[Ordered polygon vertices]
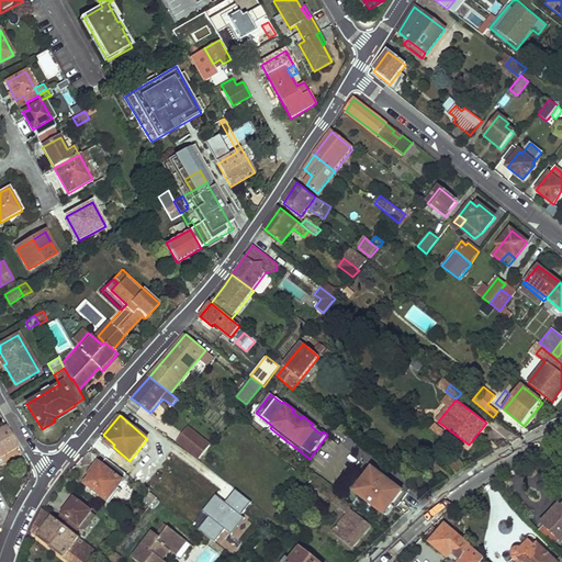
[(0,457),(19,446),(6,424),(0,427),(0,457)]
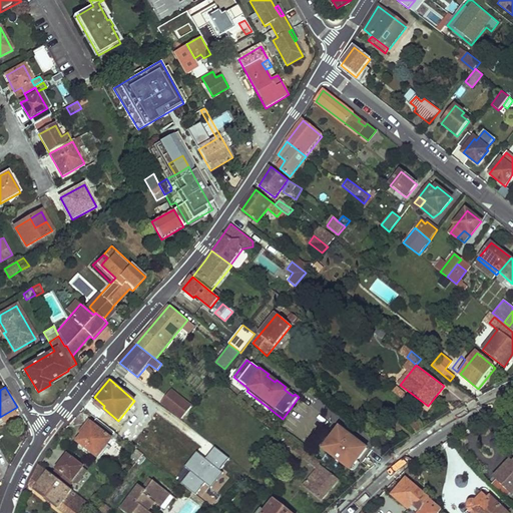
[(162,401),(181,418),(191,407),(171,390),(162,401)]
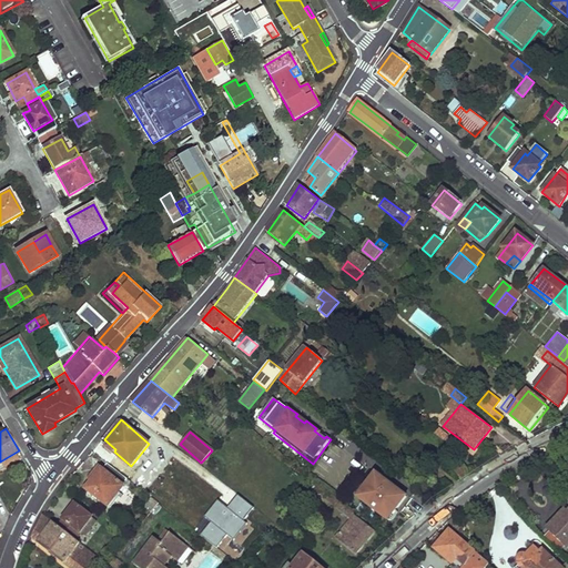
[(164,448),(178,459),(182,454),(168,444),(169,443),(159,434),(151,443),(161,450),(164,448)]
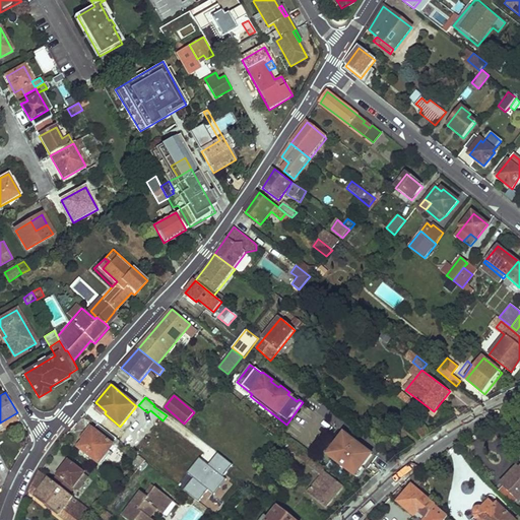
[(415,427),(425,440),(432,435),(423,421),(415,427)]
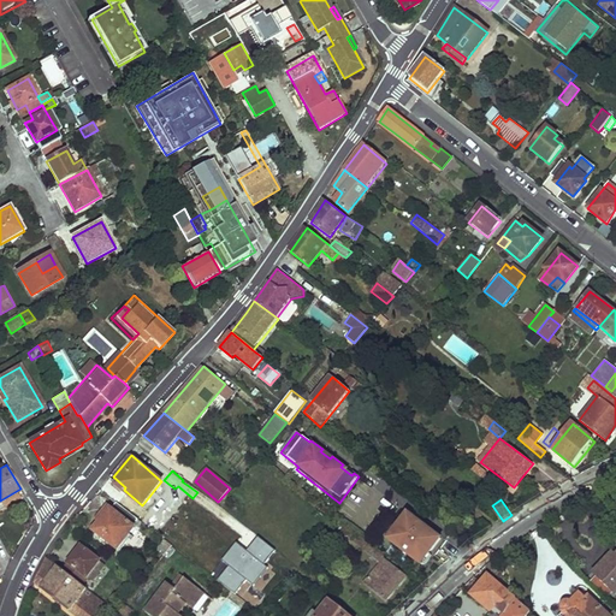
[(94,531),(118,550),(135,527),(134,526),(138,520),(118,503),(113,509),(112,509),(94,531)]
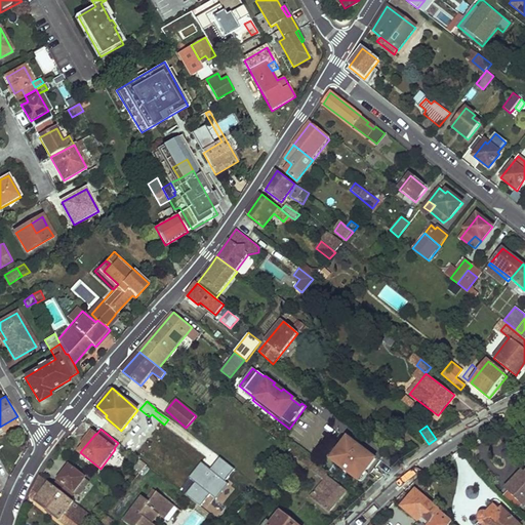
[(339,452),(333,460),(358,480),(364,473),(366,474),(376,460),(349,438),(338,451),(339,452)]
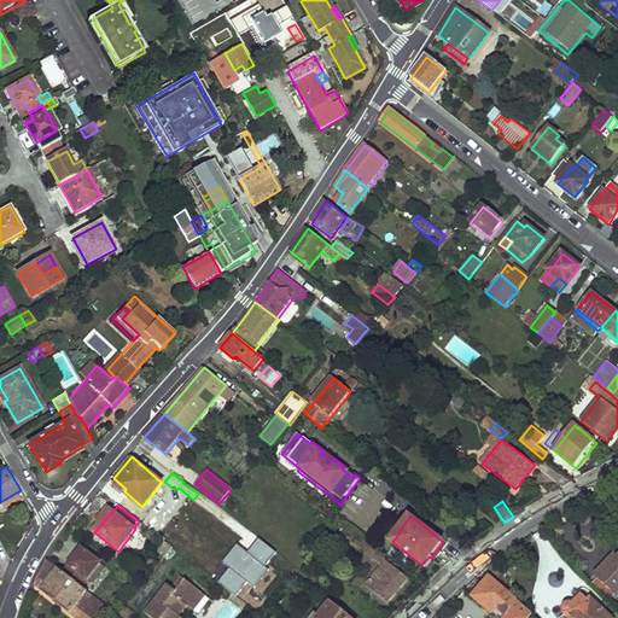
[(395,529),(388,538),(392,542),(400,532),(398,531),(395,529)]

Exercise description
The data above needs to be retyped exactly, with the images left out.

Worked solution
[(0,457),(19,446),(6,424),(0,427),(0,457)]
[(162,401),(181,418),(191,407),(171,390),(162,401)]
[(164,448),(178,459),(182,454),(168,444),(169,443),(159,434),(151,443),(161,450),(164,448)]
[(415,427),(425,440),(432,435),(423,421),(415,427)]
[(94,531),(118,550),(135,527),(134,526),(138,520),(118,503),(113,509),(112,509),(94,531)]
[(339,452),(333,460),(358,480),(364,473),(366,474),(376,460),(349,438),(338,451),(339,452)]
[(395,529),(388,538),(392,542),(400,532),(398,531),(395,529)]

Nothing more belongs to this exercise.